* _Extracted entries_
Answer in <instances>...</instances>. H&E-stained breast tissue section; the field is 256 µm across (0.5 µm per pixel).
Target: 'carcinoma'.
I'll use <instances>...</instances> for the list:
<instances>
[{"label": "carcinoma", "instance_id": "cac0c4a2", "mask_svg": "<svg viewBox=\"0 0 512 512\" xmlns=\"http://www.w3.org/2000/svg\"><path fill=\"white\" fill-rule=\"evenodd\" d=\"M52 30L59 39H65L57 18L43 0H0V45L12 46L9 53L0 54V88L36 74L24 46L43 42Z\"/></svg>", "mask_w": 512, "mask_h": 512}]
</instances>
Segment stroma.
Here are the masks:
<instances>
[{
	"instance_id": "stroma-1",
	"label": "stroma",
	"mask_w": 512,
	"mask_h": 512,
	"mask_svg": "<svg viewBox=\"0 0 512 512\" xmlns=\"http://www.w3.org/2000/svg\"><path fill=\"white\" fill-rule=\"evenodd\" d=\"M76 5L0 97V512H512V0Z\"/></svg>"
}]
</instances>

* _Problem statement_
Quote the data above in full, changing nothing.

* _Finished task_
Answer in <instances>...</instances>. H&E-stained breast tissue section; the field is 256 µm across (0.5 µm per pixel).
Target: 'carcinoma'.
I'll use <instances>...</instances> for the list:
<instances>
[{"label": "carcinoma", "instance_id": "cac0c4a2", "mask_svg": "<svg viewBox=\"0 0 512 512\" xmlns=\"http://www.w3.org/2000/svg\"><path fill=\"white\" fill-rule=\"evenodd\" d=\"M52 30L59 39H65L57 18L43 0H0V45L12 46L9 53L0 54V88L36 74L24 46L43 42Z\"/></svg>", "mask_w": 512, "mask_h": 512}]
</instances>
Segment stroma.
Here are the masks:
<instances>
[{
	"instance_id": "stroma-1",
	"label": "stroma",
	"mask_w": 512,
	"mask_h": 512,
	"mask_svg": "<svg viewBox=\"0 0 512 512\" xmlns=\"http://www.w3.org/2000/svg\"><path fill=\"white\" fill-rule=\"evenodd\" d=\"M76 5L0 97V512H512V0Z\"/></svg>"
}]
</instances>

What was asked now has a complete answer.